*What this task involves:*
Look for the word "black". Copy every line of the listing where it occurs.

*Data for review:*
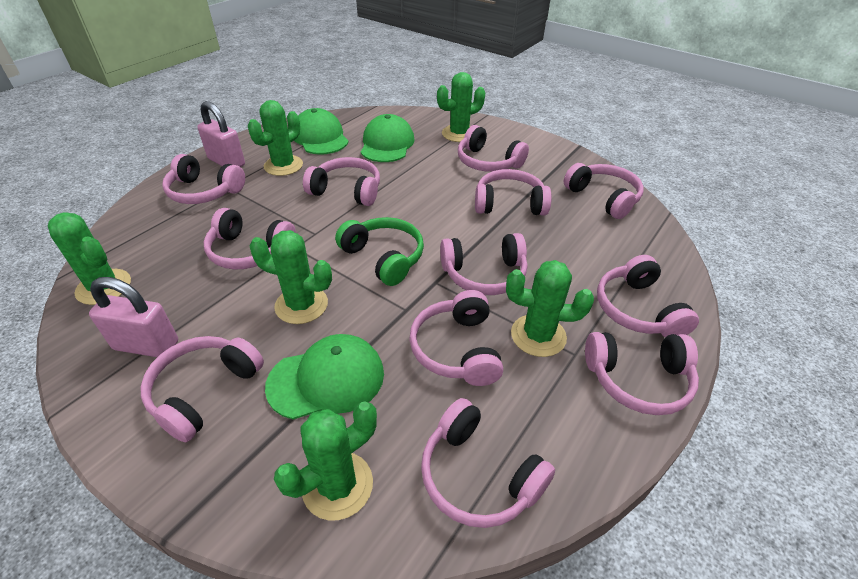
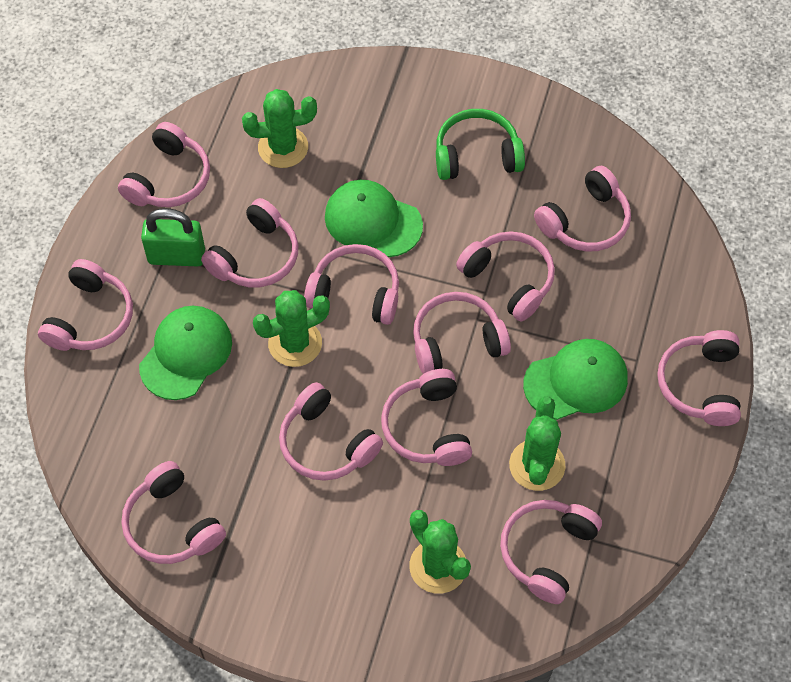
green cactus: 6 -> 4
green padlock: 0 -> 1
pink padlock: 2 -> 0

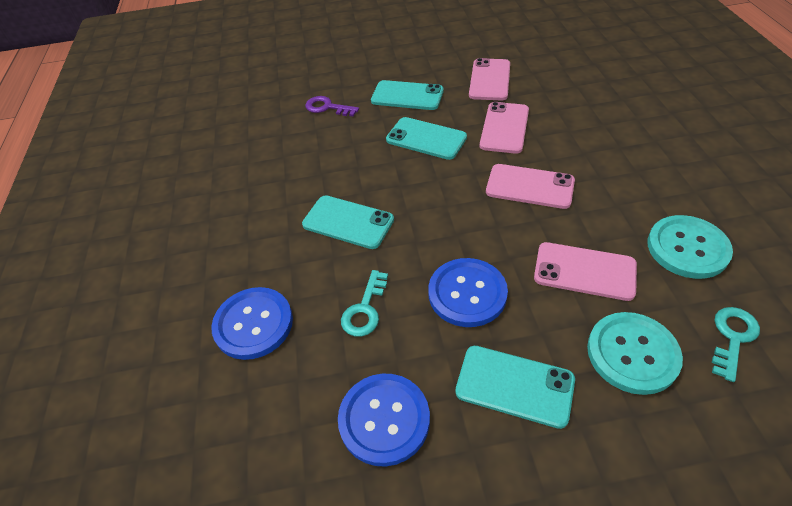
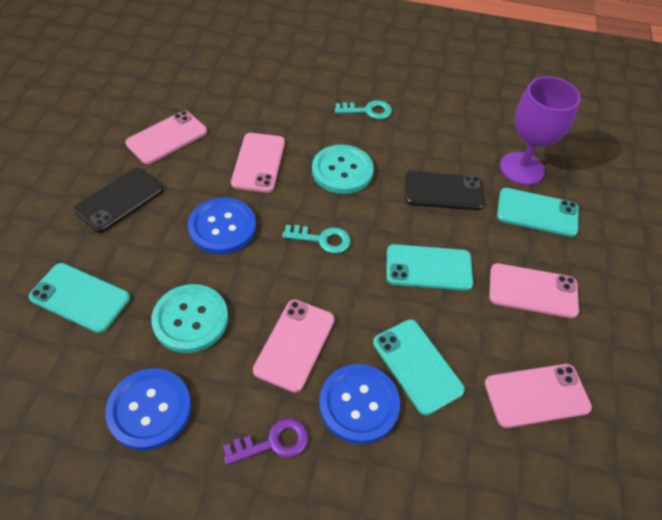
black phone: 0 -> 2
pink phone: 4 -> 5
purple goblet: 0 -> 1

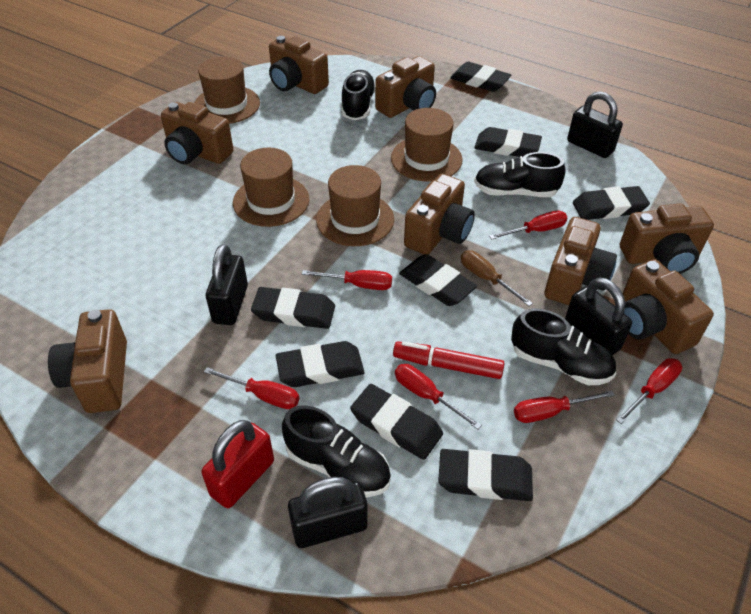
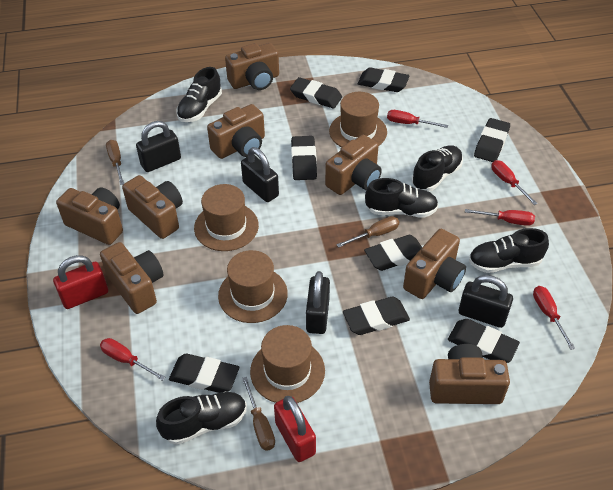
black shoe: 4 -> 5
brown screwdriver: 1 -> 3
red marker: 1 -> 0
red padlock: 1 -> 2
red screwdriver: 6 -> 5

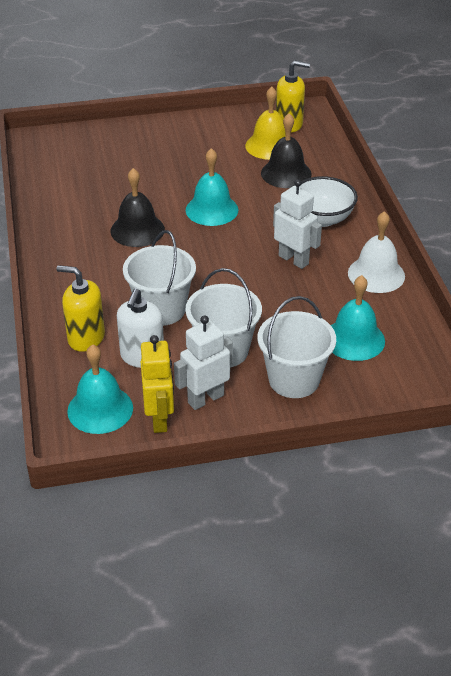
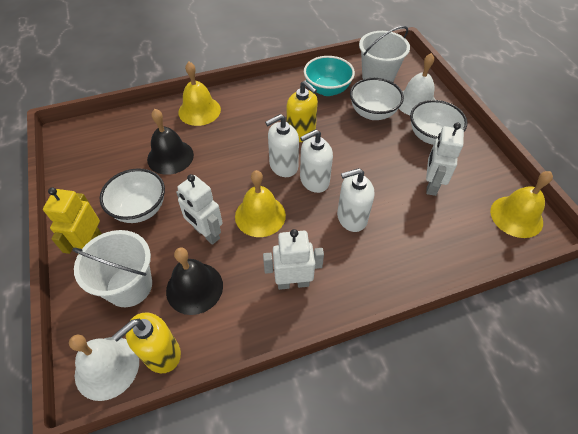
turquoise bell: 3 -> 0
turquoise bowl: 0 -> 1
white bell: 1 -> 2
white bowl: 1 -> 3
white bucket: 3 -> 2
white robot: 2 -> 3
white soap dispenser: 1 -> 3
yellow bell: 1 -> 3

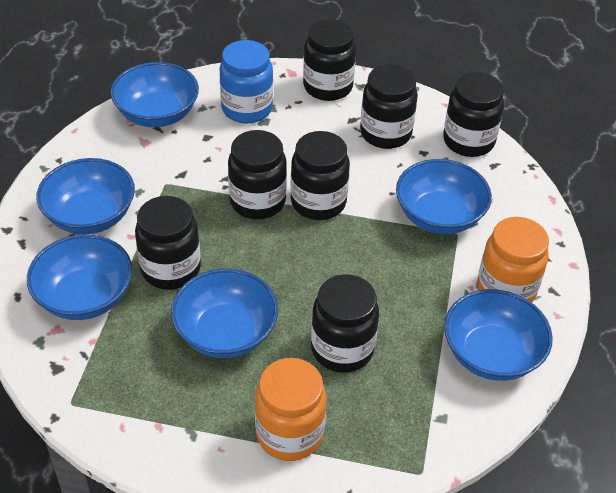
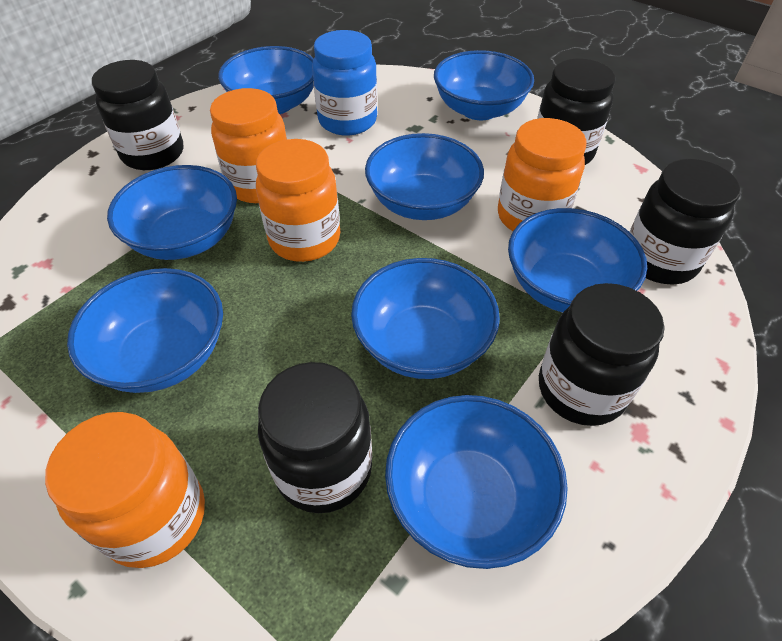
black jar: 7 -> 5
blue bowl: 6 -> 8
orange jar: 2 -> 4

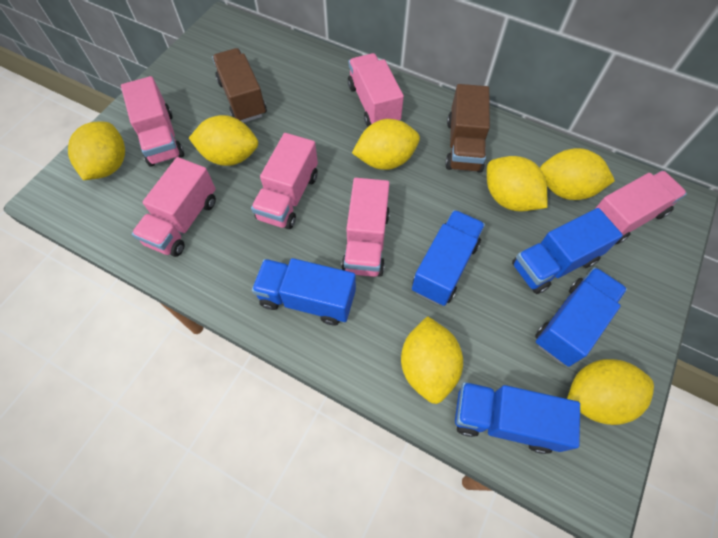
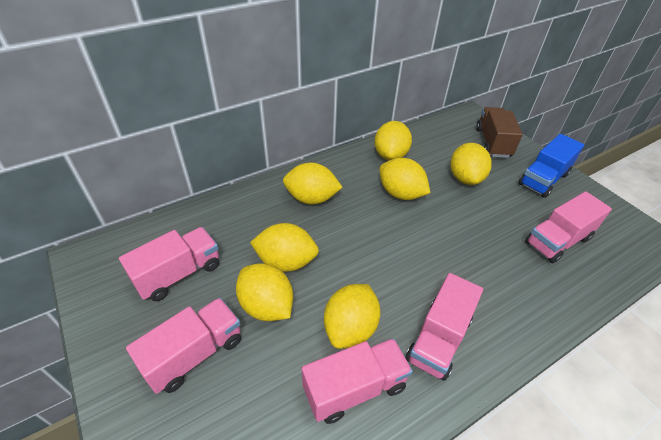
blue truck: 5 -> 1
brown truck: 2 -> 1
pink truck: 6 -> 5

*Answer to this problem:*
black phone: 0 -> 2
black shoe: 4 -> 5
black jar: 7 -> 5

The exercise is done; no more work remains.